§ WORK ORDER:
Could you repeat the whole listing below exactly, omitting any picture it holds?

SOURCE MATERIAL Block Start

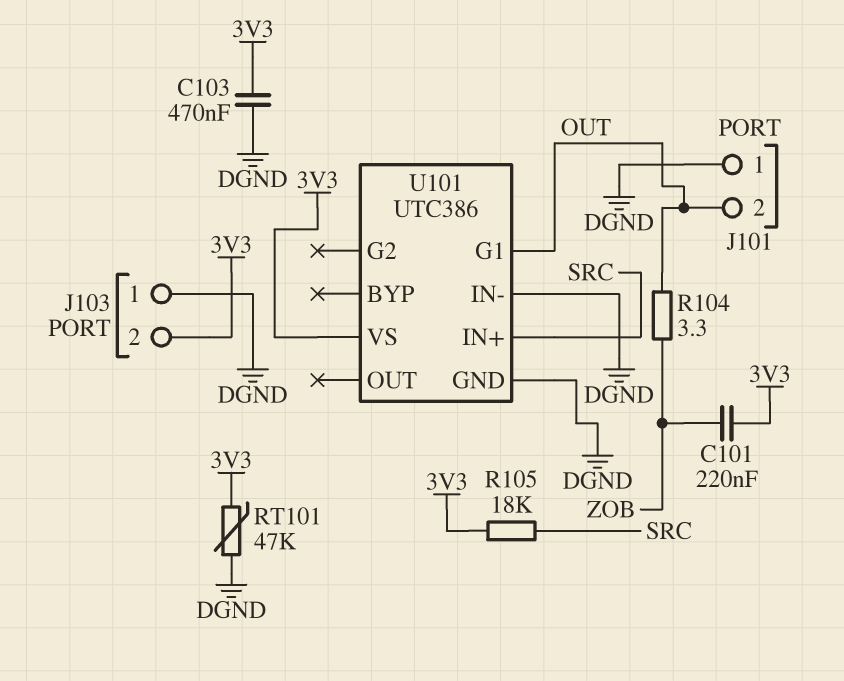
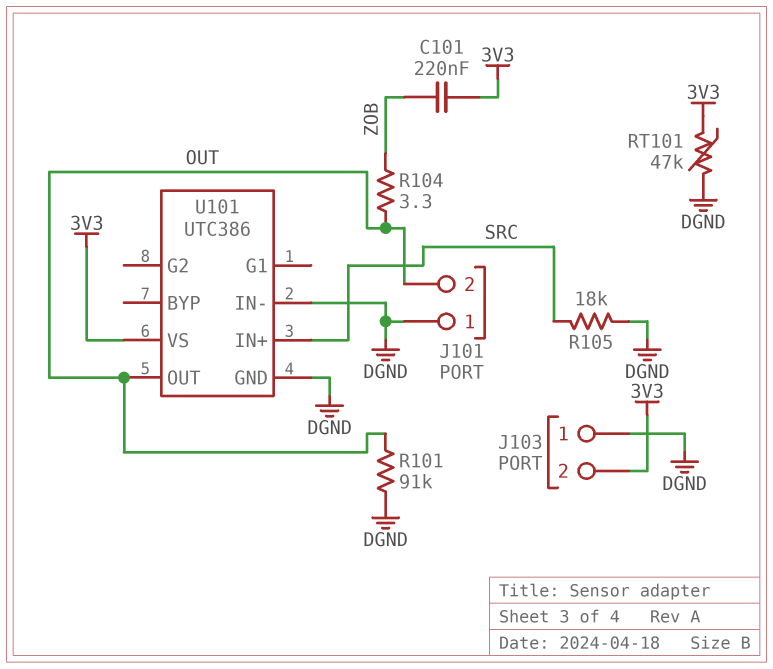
C103: 470nF (3V3, DGND) -> none
R101: none -> 91k (DGND, OUT)
R105: 18k (3V3, SRC) -> 18k (DGND, SRC)
U101 pin G1: OUT -> none
U101 pin OUT: none -> OUT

SOURCE MATERIAL Block End

§ OUTPUT FOR THIS TASK:
C103: 470nF (3V3, DGND) -> none
R101: none -> 91k (DGND, OUT)
R105: 18k (3V3, SRC) -> 18k (DGND, SRC)
U101 pin G1: OUT -> none
U101 pin OUT: none -> OUT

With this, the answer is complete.